Put every line of the listing below into a numbered list, skipping any blank lines and leaving out the pictures.

**DATASET EXCERPTS**
:::::
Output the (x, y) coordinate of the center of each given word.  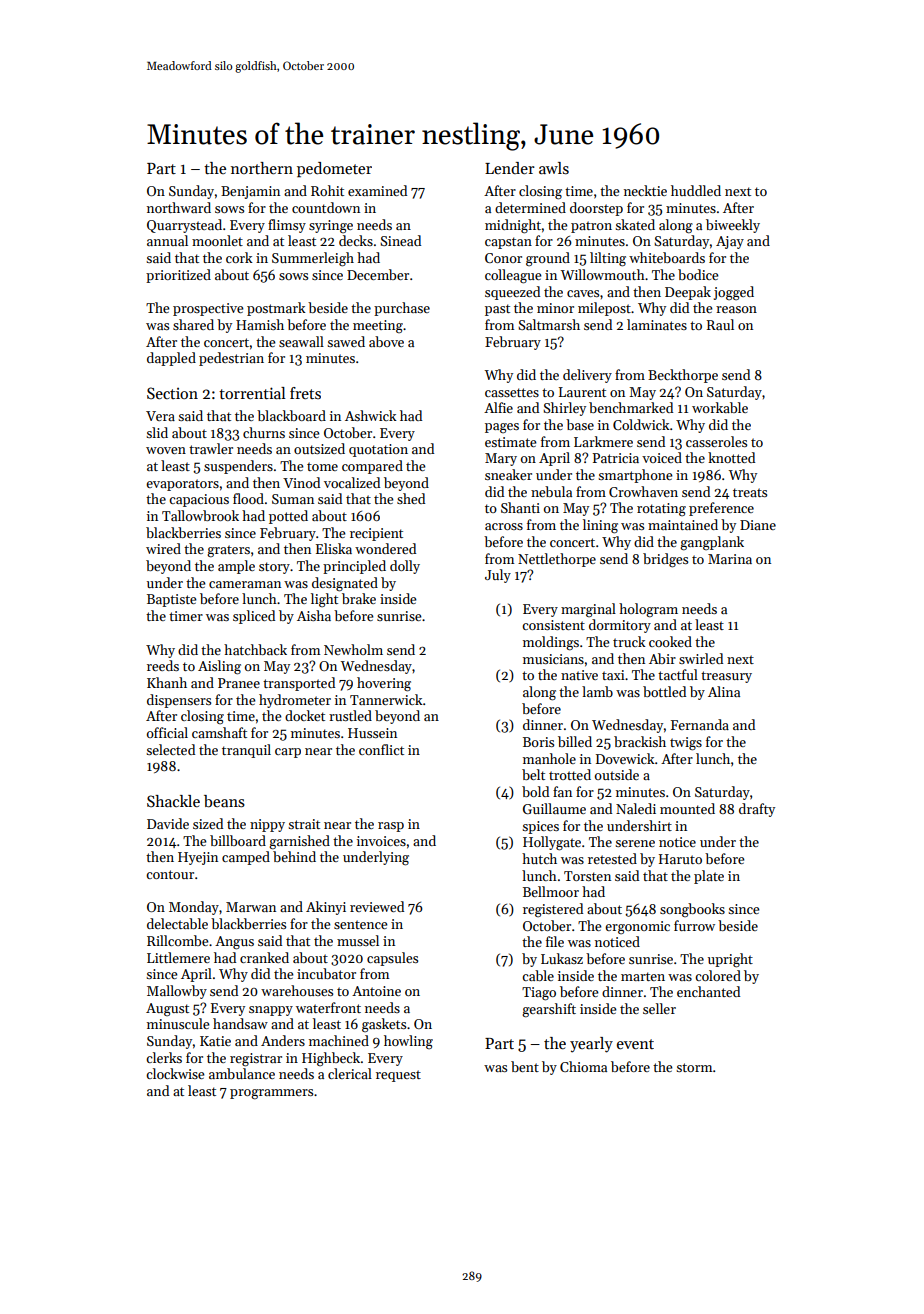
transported (299, 684)
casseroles (716, 441)
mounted (687, 808)
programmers (271, 1094)
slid (157, 432)
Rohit (327, 190)
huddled (696, 190)
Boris (538, 742)
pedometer (334, 170)
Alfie (498, 407)
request (398, 1076)
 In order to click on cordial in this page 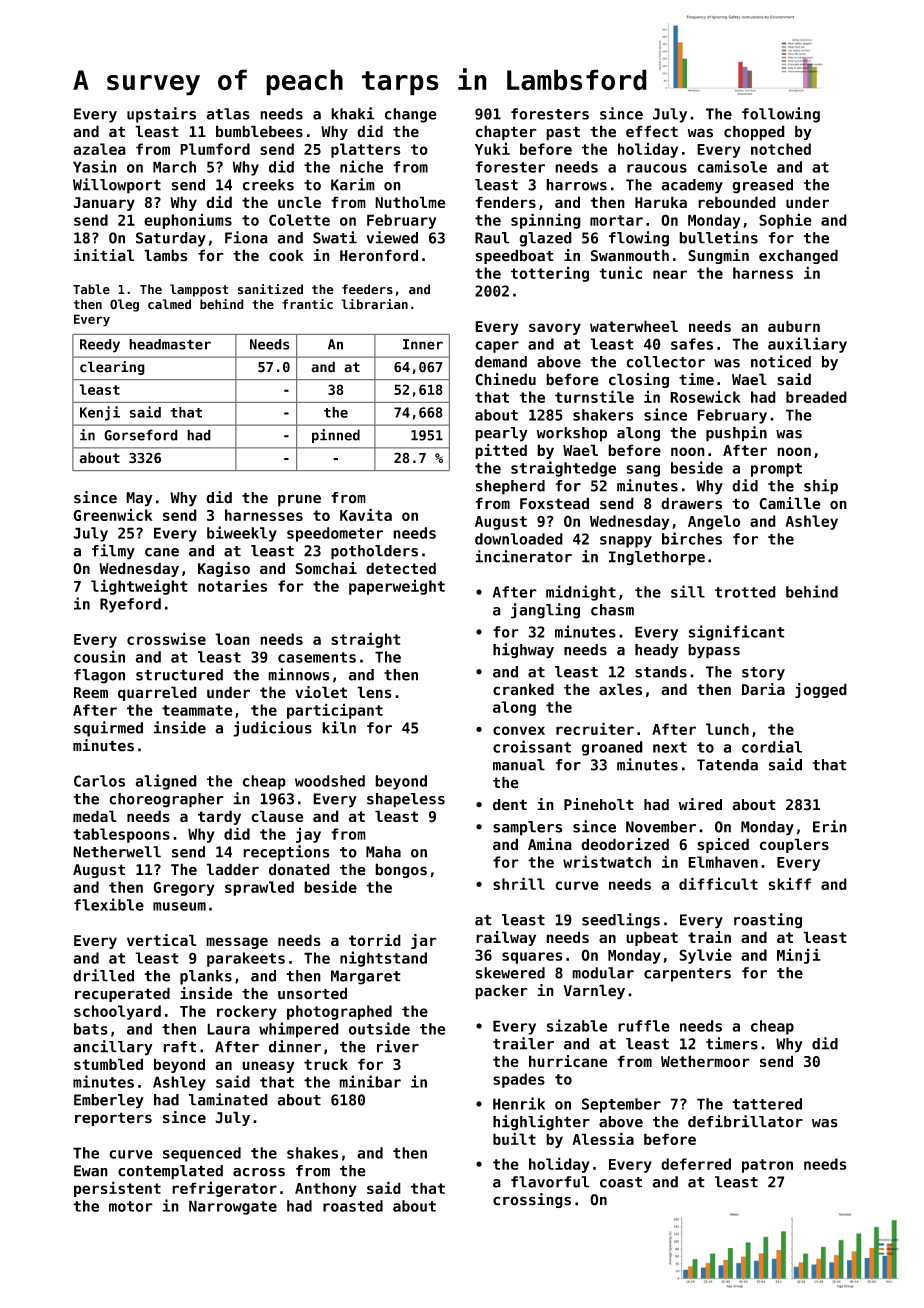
:::::
**RESPONSE BELOW**
1. Output the (x, y) coordinate of the center of each given word.  
2. transported (299, 684)
3. casseroles (716, 441)
4. mounted (687, 808)
5. programmers (271, 1094)
6. slid (157, 432)
7. Rohit (327, 190)
8. huddled (696, 190)
9. Boris (538, 742)
10. pedometer (334, 170)
11. Alfie (498, 407)
12. request (398, 1076)
13.  In order to click on cordial in this page 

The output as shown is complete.